■ **Work request**: Having located the line with "white star: 4 -> 3", repeat it and all remaining lines of the records exactly. Pictures do not belong in the answer.

■ **Data listing**:
::::::

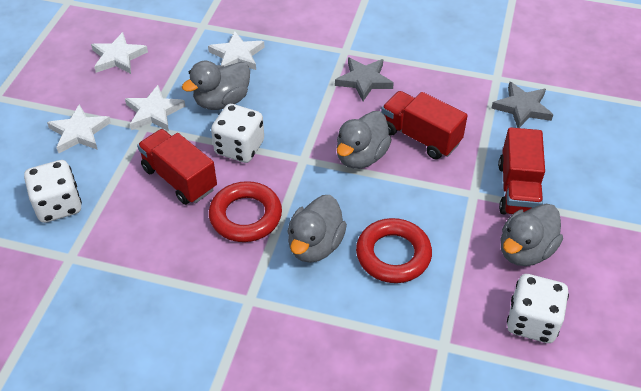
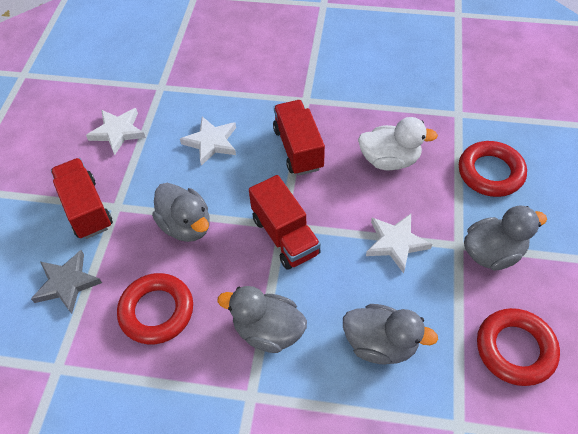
grey star: 2 -> 1
red ring: 2 -> 3
white dice: 3 -> 0
white duck: 0 -> 1
white star: 4 -> 3

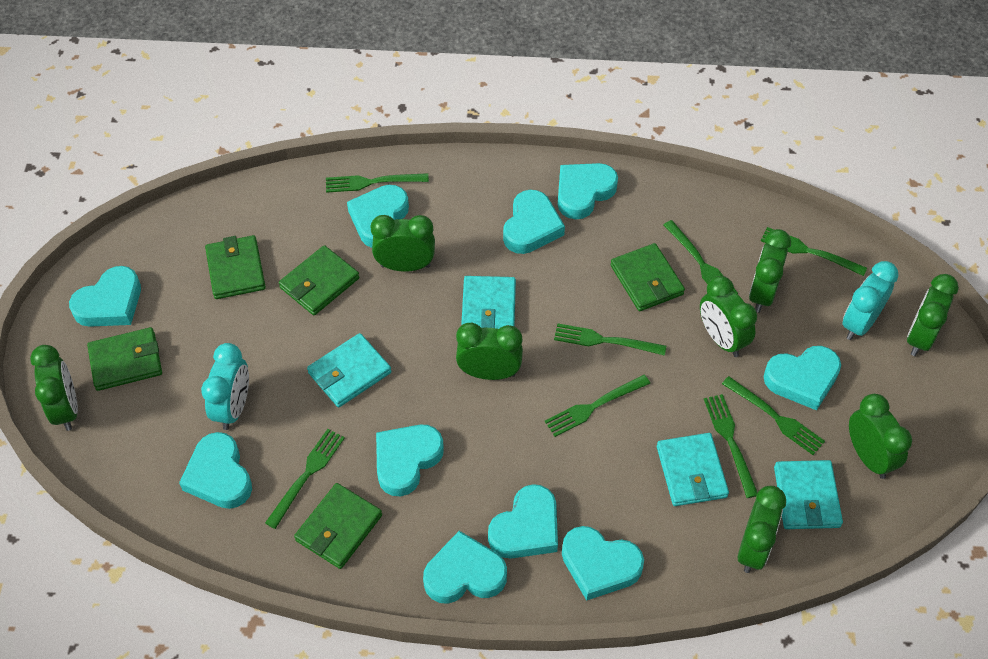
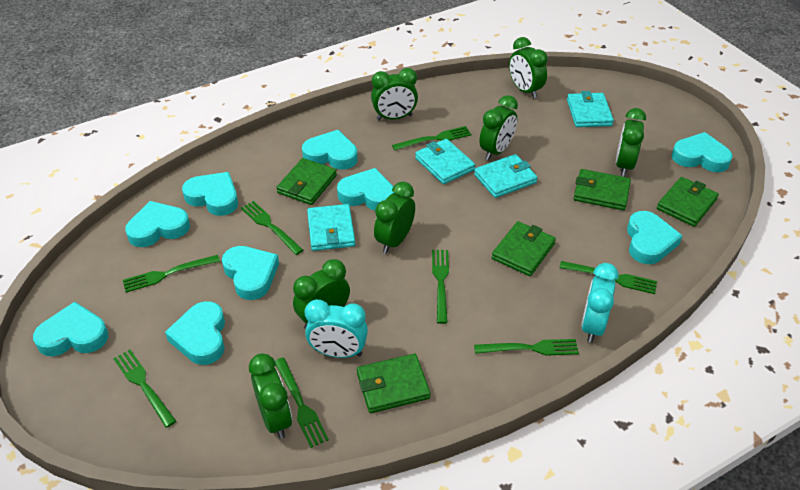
green clock: 8 -> 7
turquoise heart: 10 -> 9

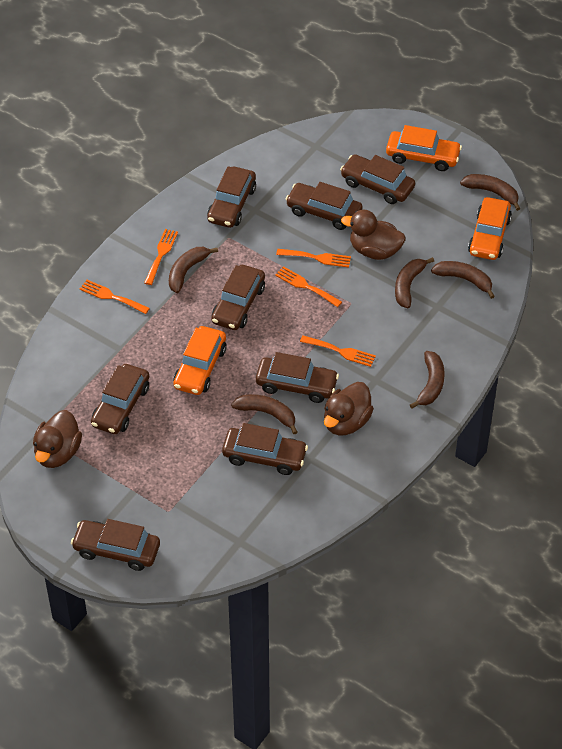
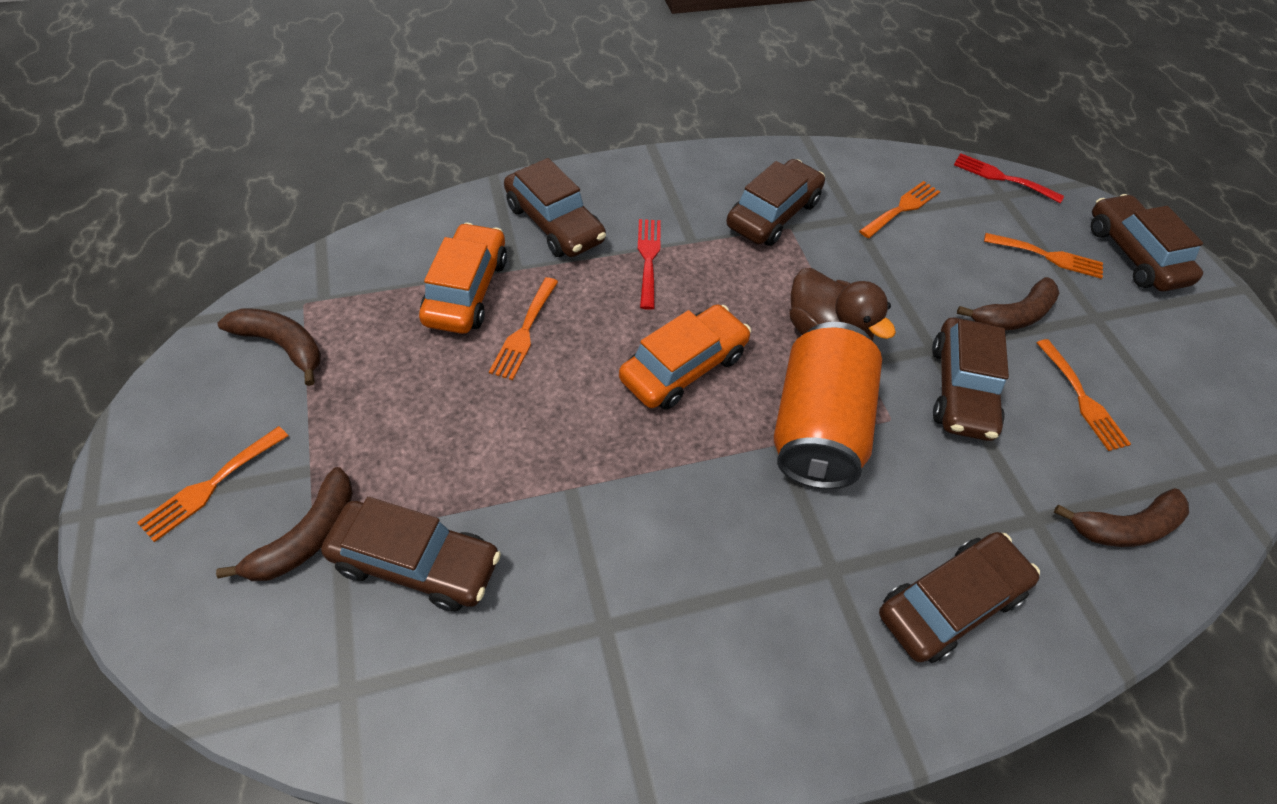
brown banana: 6 -> 4
brown car: 8 -> 6
brown duck: 3 -> 1
orange can: 0 -> 1
orange car: 3 -> 2
red fork: 0 -> 2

::::::

■ **Final answer**:
white star: 4 -> 3

green clock: 8 -> 7
turquoise heart: 10 -> 9

brown banana: 6 -> 4
brown car: 8 -> 6
brown duck: 3 -> 1
orange can: 0 -> 1
orange car: 3 -> 2
red fork: 0 -> 2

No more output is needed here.